● **Work instructions**: Below are records; copy exactly the line containing "(502, 178) = (247, 549): yellow" and every line after it, through the last.

● **Input for this task**:
·····

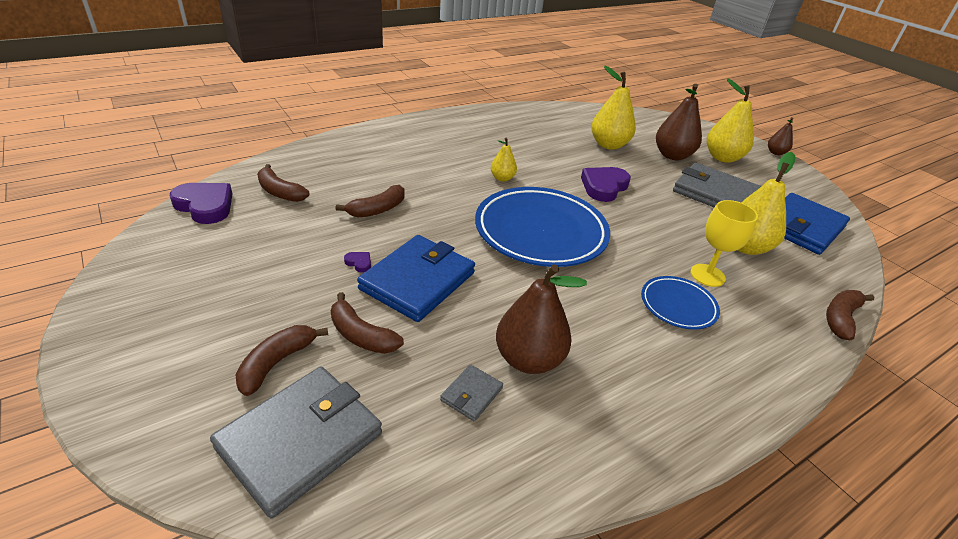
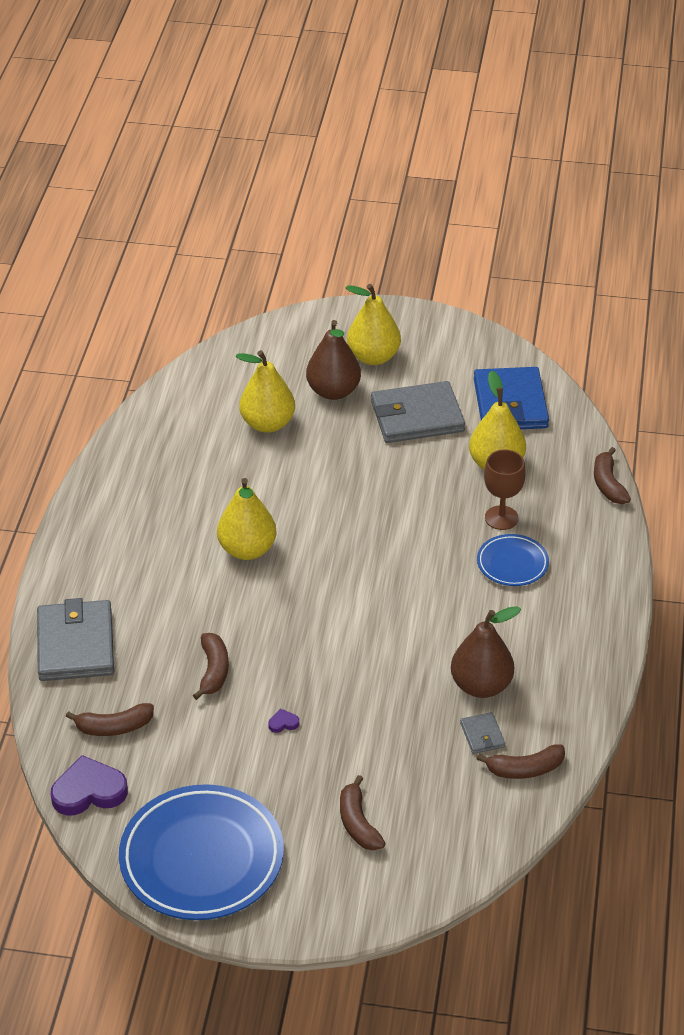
camera: 45 degrees left, 5 degrees up
(300, 440) = (441, 839): grey wallet -> grey wallet (75, 645)
(361, 335) = (372, 764): brown banana -> brown banana (525, 769)
(417, 281) = (341, 698): blue wallet -> none
(502, 178) = (247, 549): yellow pear -> yellow pear, size x1.86
(540, 232) = (353, 580): blue plate -> blue plate (202, 858)
(604, 187) = (332, 486): purple heart -> none
(707, 275) = (501, 518): yellow goblet -> brown goblet
(775, 153) = (405, 308): brown pear -> none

·····

● **Exercise response**:
(502, 178) = (247, 549): yellow pear -> yellow pear, size x1.86
(540, 232) = (353, 580): blue plate -> blue plate (202, 858)
(604, 187) = (332, 486): purple heart -> none
(707, 275) = (501, 518): yellow goblet -> brown goblet
(775, 153) = (405, 308): brown pear -> none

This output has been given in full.